▸ Action item
What you give back should be exactly the lines from the one with "gray line: moved 1 px right" through the end of the data, without the pictures.

Colored shape movement records
.....
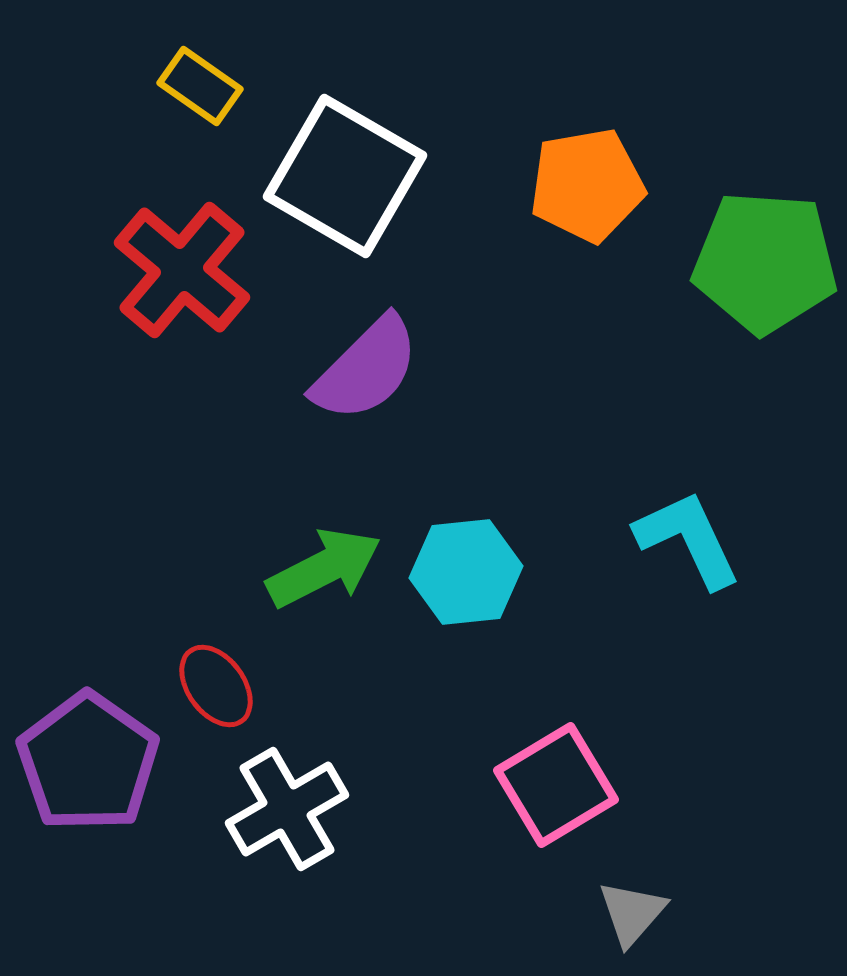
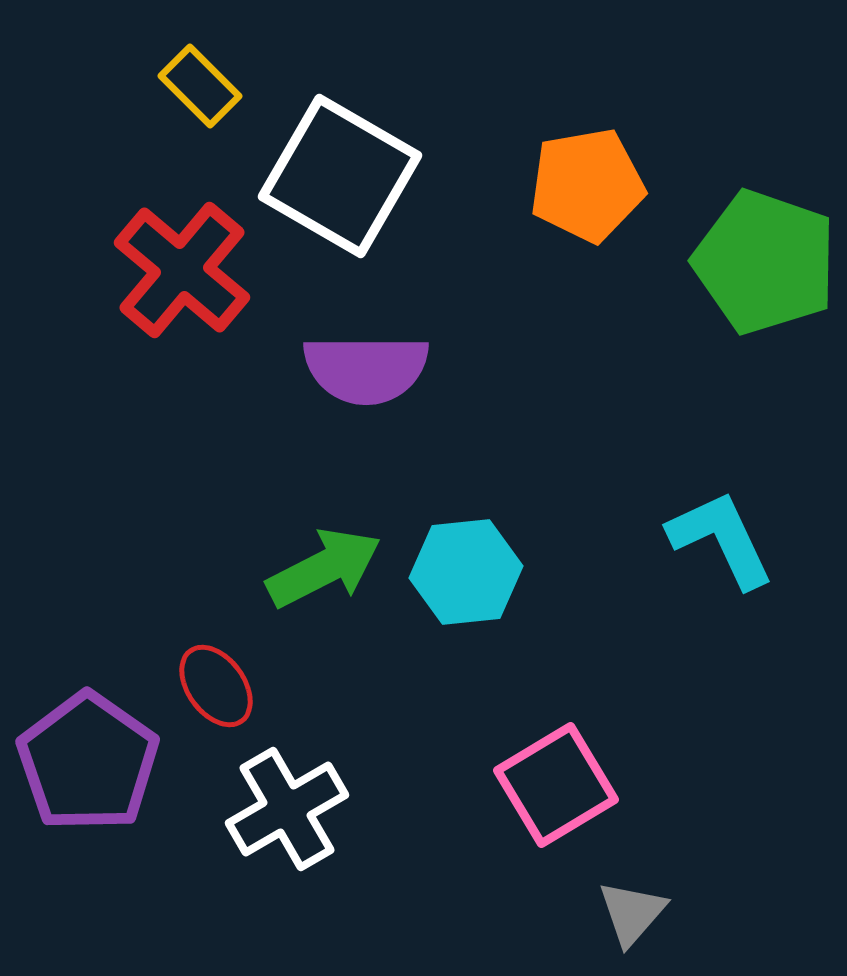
yellow rectangle: rotated 10 degrees clockwise
white square: moved 5 px left
green pentagon: rotated 15 degrees clockwise
purple semicircle: rotated 45 degrees clockwise
cyan L-shape: moved 33 px right
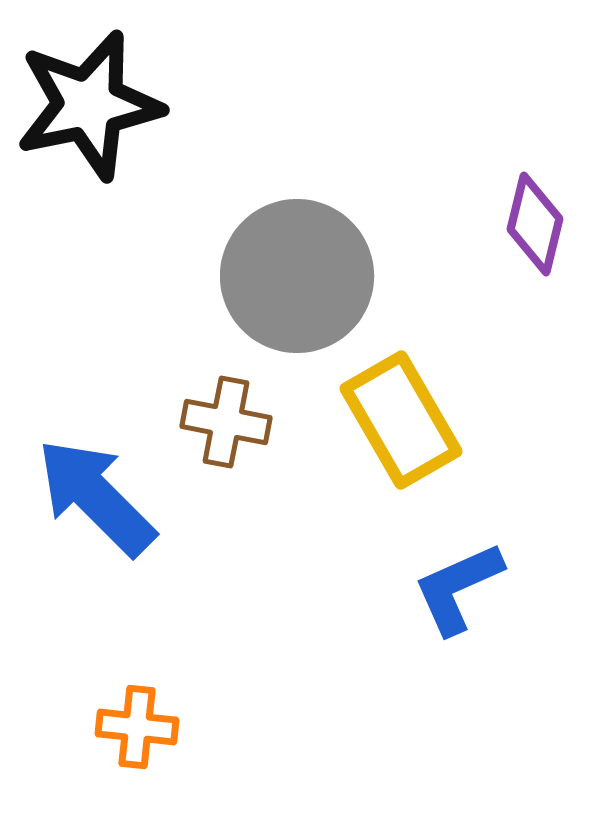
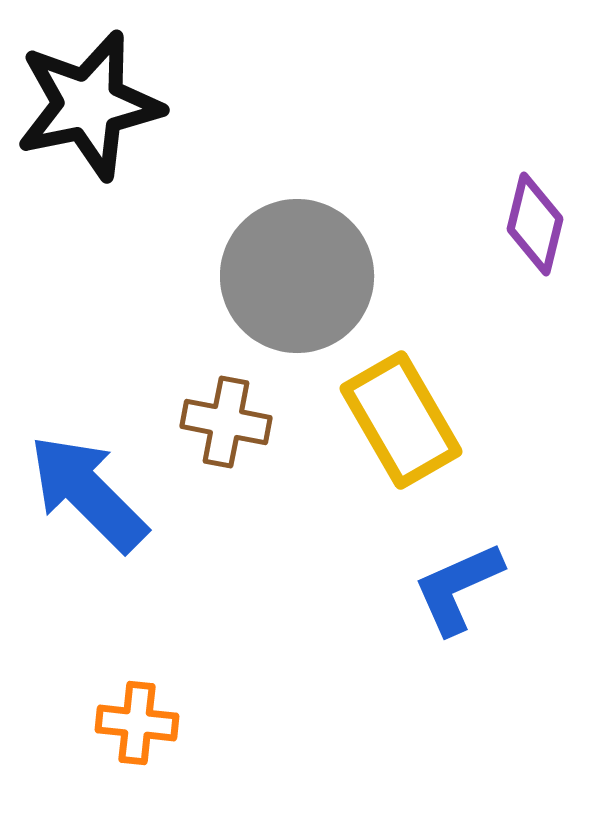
blue arrow: moved 8 px left, 4 px up
orange cross: moved 4 px up
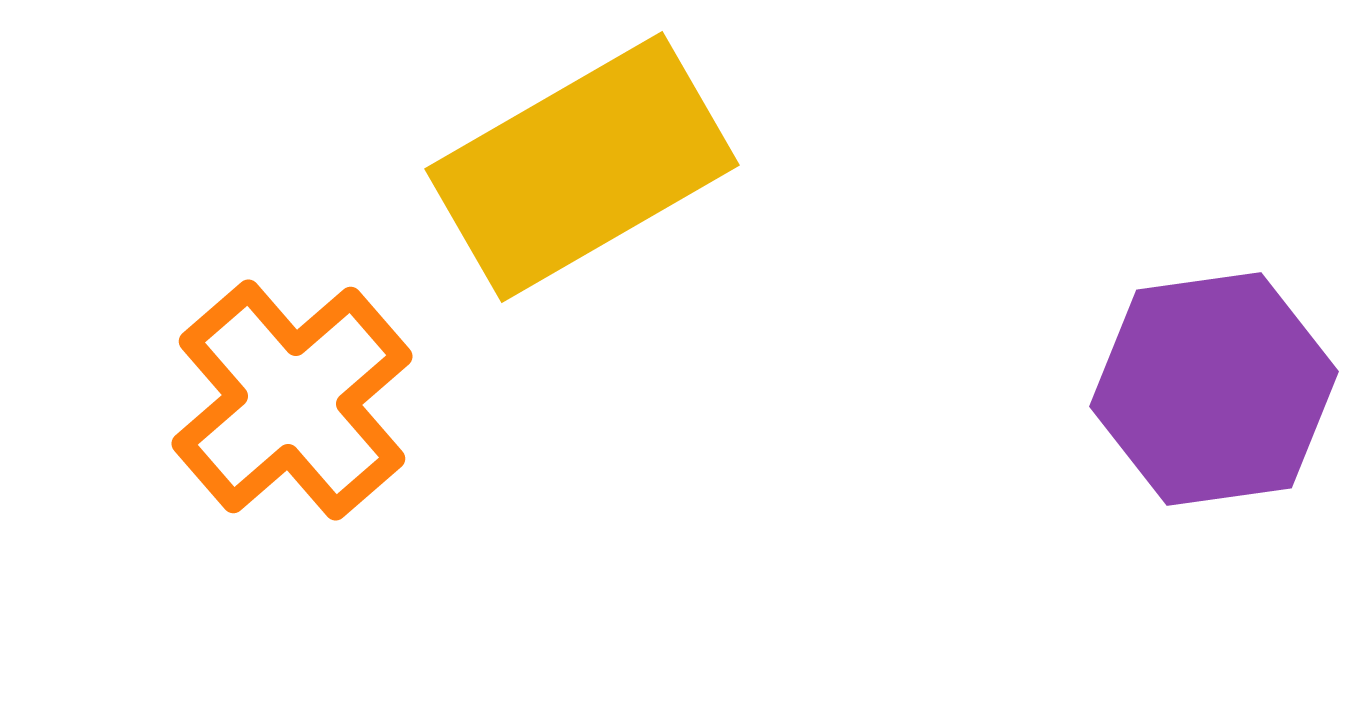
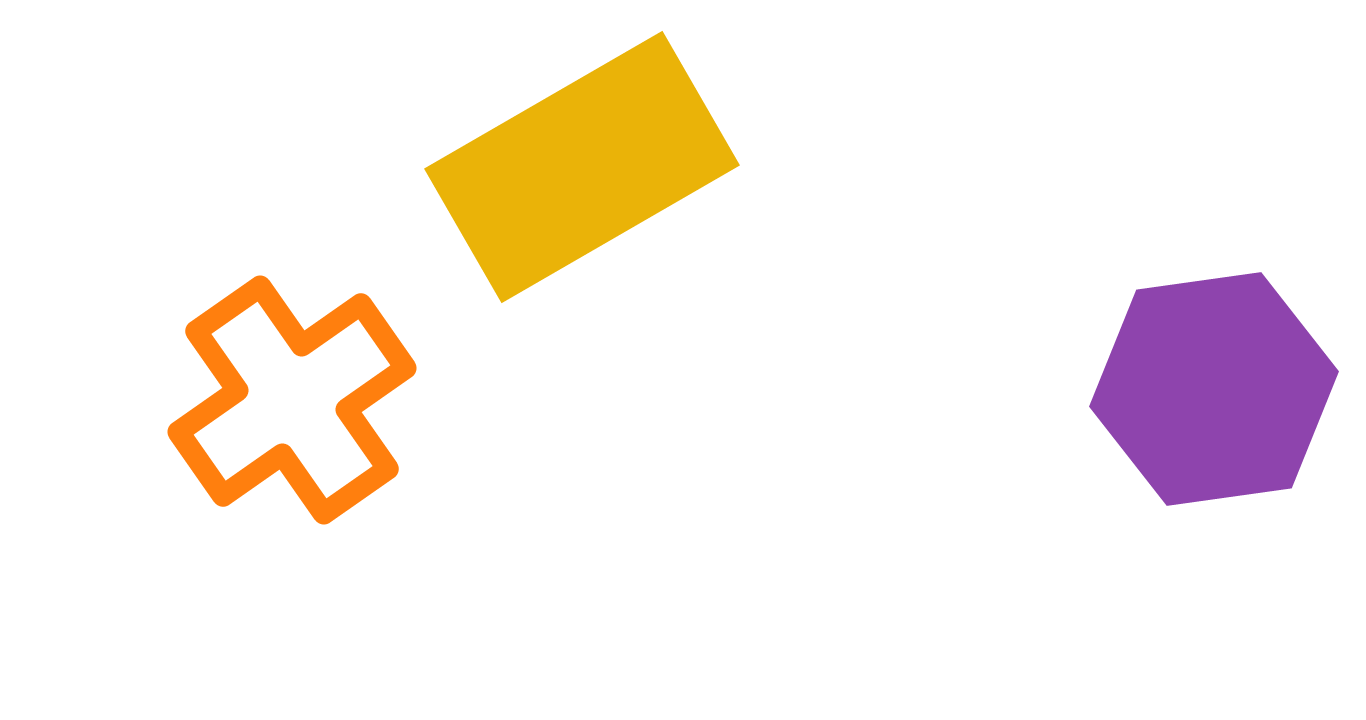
orange cross: rotated 6 degrees clockwise
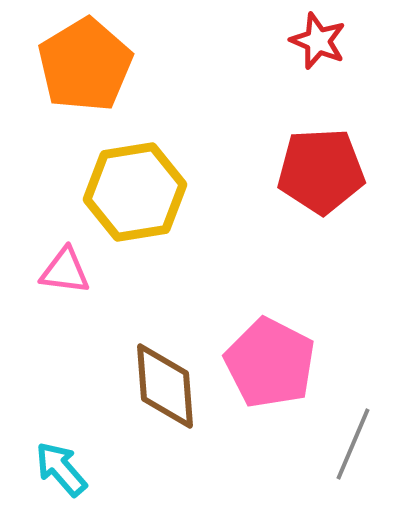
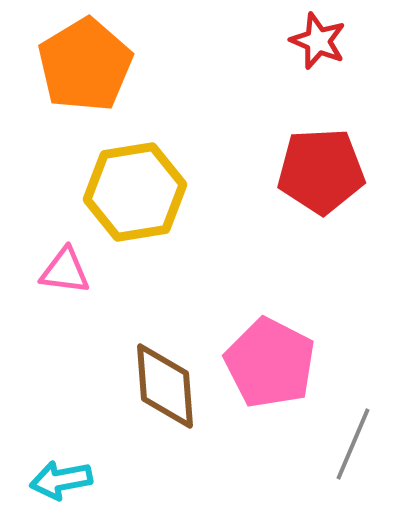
cyan arrow: moved 11 px down; rotated 60 degrees counterclockwise
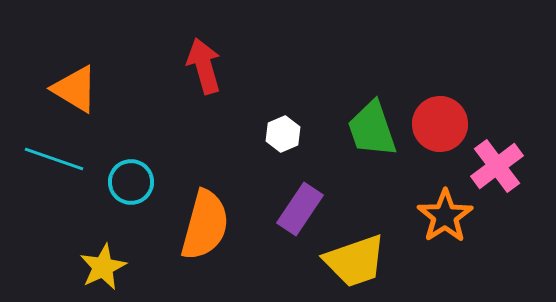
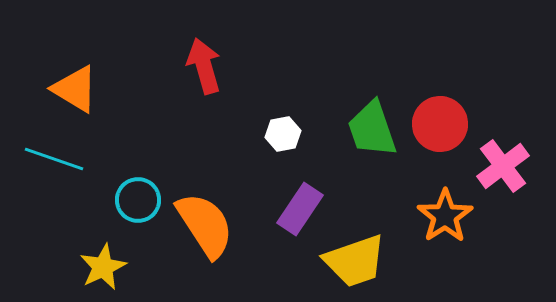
white hexagon: rotated 12 degrees clockwise
pink cross: moved 6 px right
cyan circle: moved 7 px right, 18 px down
orange semicircle: rotated 48 degrees counterclockwise
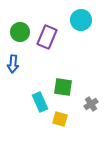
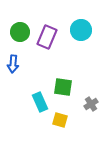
cyan circle: moved 10 px down
yellow square: moved 1 px down
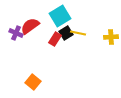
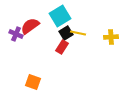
purple cross: moved 1 px down
red rectangle: moved 7 px right, 8 px down
orange square: rotated 21 degrees counterclockwise
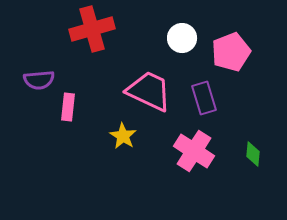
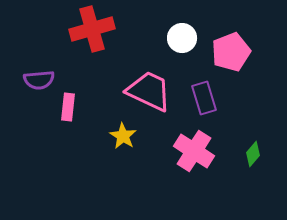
green diamond: rotated 35 degrees clockwise
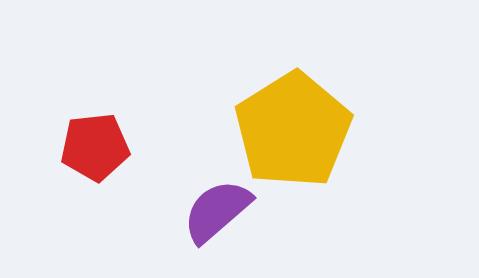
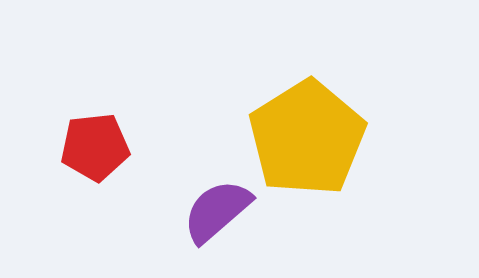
yellow pentagon: moved 14 px right, 8 px down
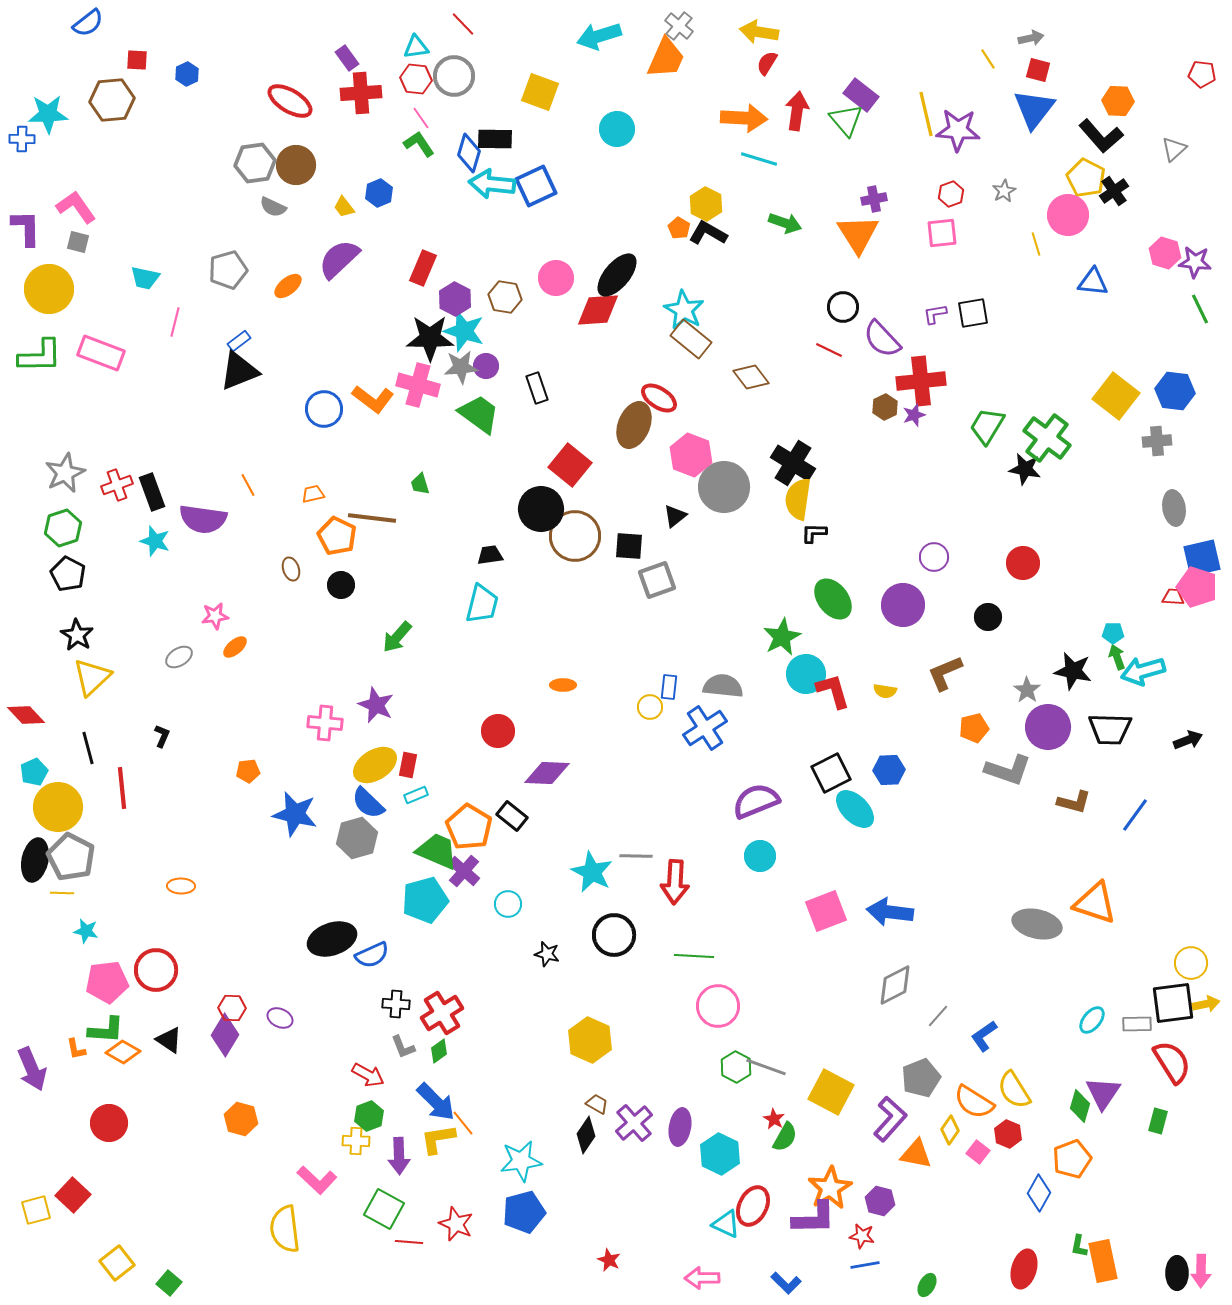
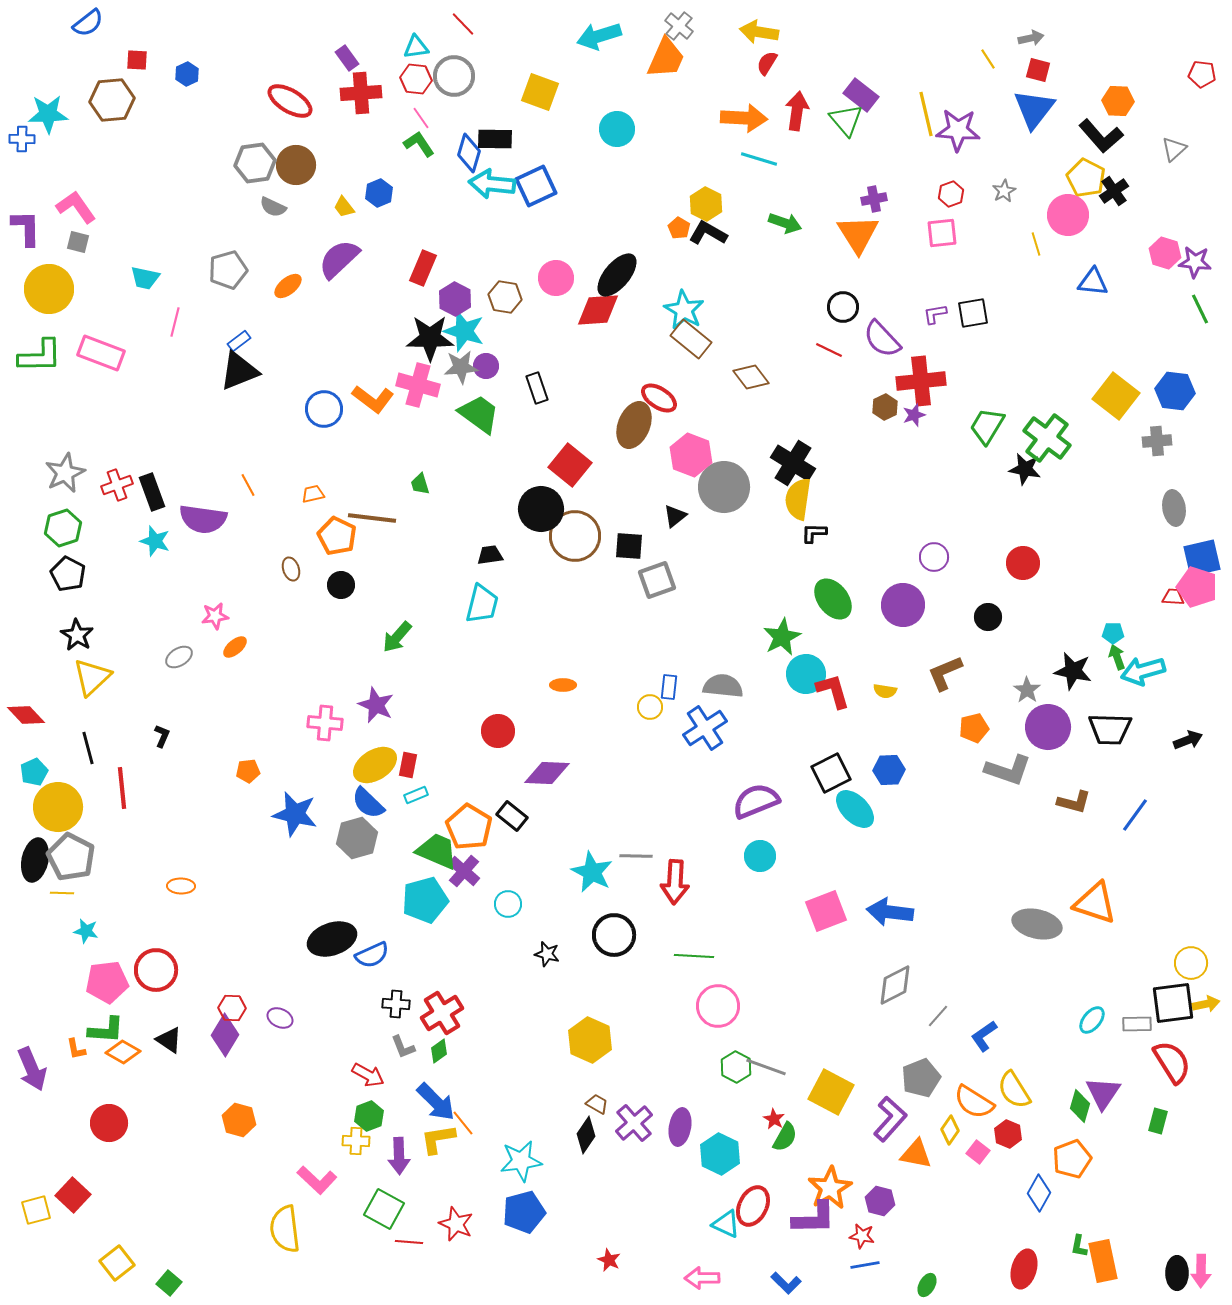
orange hexagon at (241, 1119): moved 2 px left, 1 px down
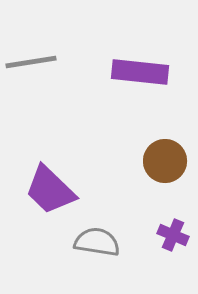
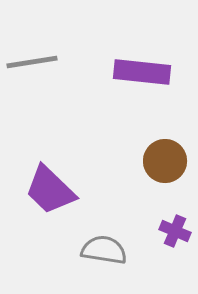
gray line: moved 1 px right
purple rectangle: moved 2 px right
purple cross: moved 2 px right, 4 px up
gray semicircle: moved 7 px right, 8 px down
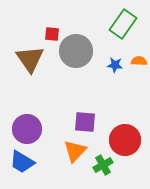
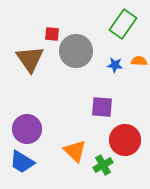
purple square: moved 17 px right, 15 px up
orange triangle: rotated 30 degrees counterclockwise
.....
▸ Result for this exercise
gray line: moved 1 px right
purple rectangle: moved 2 px right
purple cross: moved 2 px right, 4 px up
gray semicircle: moved 7 px right, 8 px down
purple square: moved 17 px right, 15 px up
orange triangle: rotated 30 degrees counterclockwise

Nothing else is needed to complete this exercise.